● REQUIRED WORK: The data beneath this task has to be reprinted character for character.

Data records:
>>>>

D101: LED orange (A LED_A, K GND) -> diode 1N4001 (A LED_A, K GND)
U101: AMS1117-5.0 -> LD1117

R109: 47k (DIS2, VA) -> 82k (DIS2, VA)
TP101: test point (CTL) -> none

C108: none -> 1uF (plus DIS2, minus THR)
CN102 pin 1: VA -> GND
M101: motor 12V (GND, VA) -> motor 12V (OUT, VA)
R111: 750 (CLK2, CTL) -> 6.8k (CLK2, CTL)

<<<<

● SOLUTION TO THE PROBLEM:
D101: LED orange (A LED_A, K GND) -> diode 1N4001 (A LED_A, K GND)
U101: AMS1117-5.0 -> LD1117

R109: 47k (DIS2, VA) -> 82k (DIS2, VA)
TP101: test point (CTL) -> none

C108: none -> 1uF (plus DIS2, minus THR)
CN102 pin 1: VA -> GND
M101: motor 12V (GND, VA) -> motor 12V (OUT, VA)
R111: 750 (CLK2, CTL) -> 6.8k (CLK2, CTL)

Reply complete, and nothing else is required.